» **Object correspondence data**
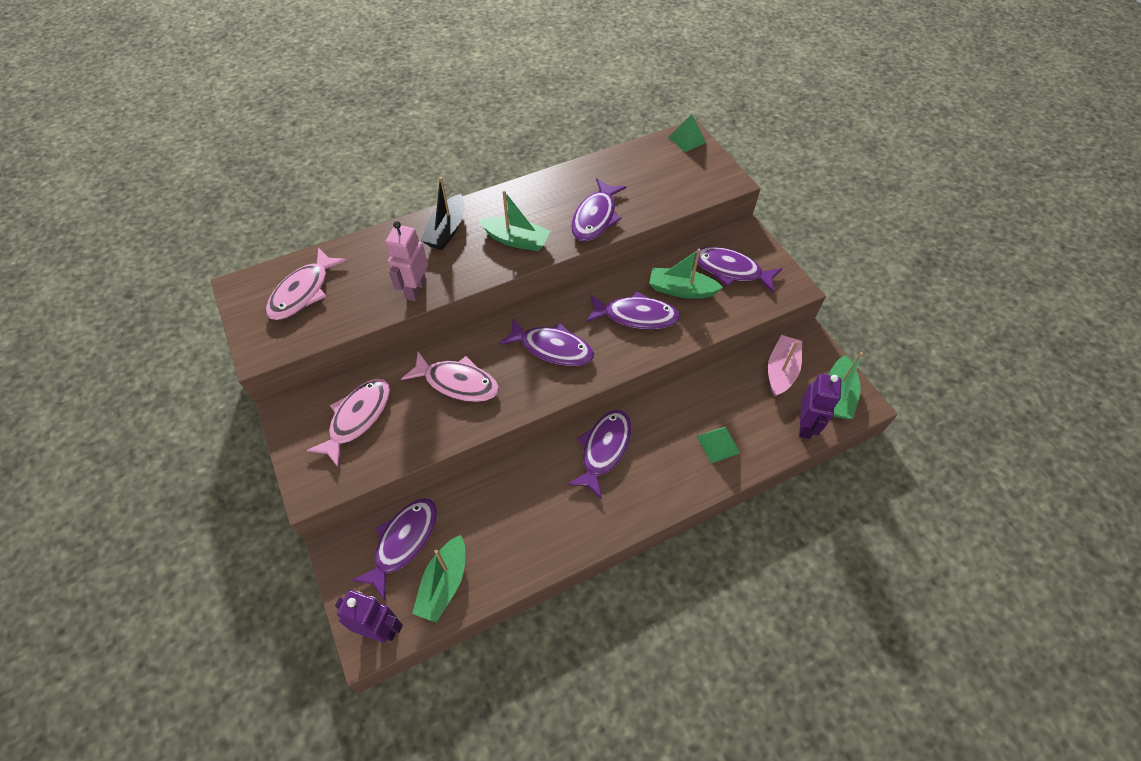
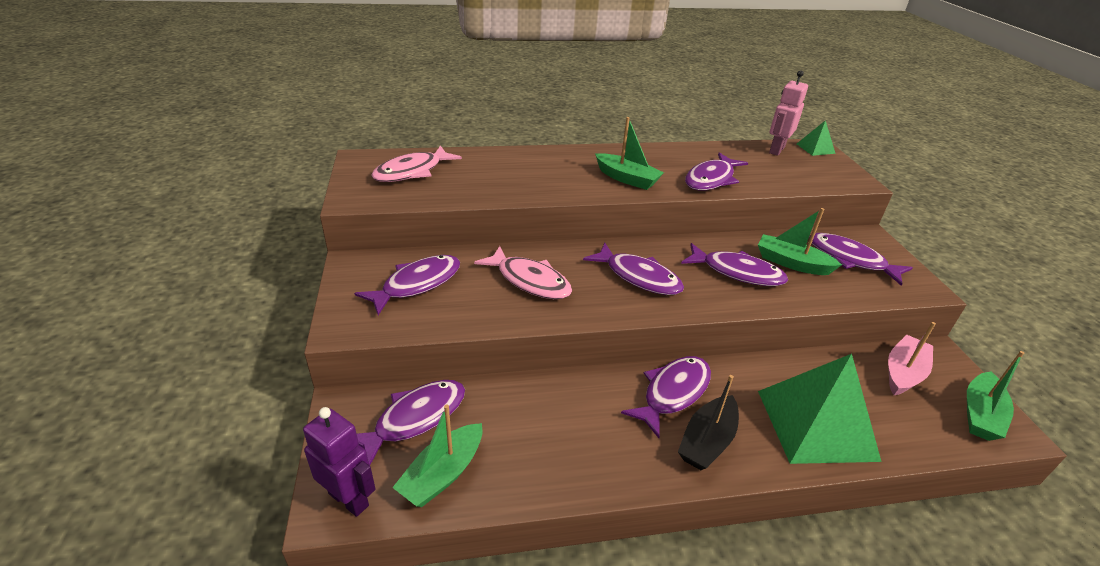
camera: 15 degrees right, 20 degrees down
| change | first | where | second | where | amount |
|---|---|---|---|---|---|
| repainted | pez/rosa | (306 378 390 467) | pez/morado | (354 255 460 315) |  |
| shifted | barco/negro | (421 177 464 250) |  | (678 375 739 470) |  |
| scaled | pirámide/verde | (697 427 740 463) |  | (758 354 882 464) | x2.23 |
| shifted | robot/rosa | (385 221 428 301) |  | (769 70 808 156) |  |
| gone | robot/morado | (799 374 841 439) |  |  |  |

» **TASK OBJECTIVE**
Your task is to retype, exactly and only, the lines from the one with "shifted | robot/rosa" through the final line above.

» **RESULT FOR THIS TASK**
| shifted | robot/rosa | (385 221 428 301) |  | (769 70 808 156) |  |
| gone | robot/morado | (799 374 841 439) |  |  |  |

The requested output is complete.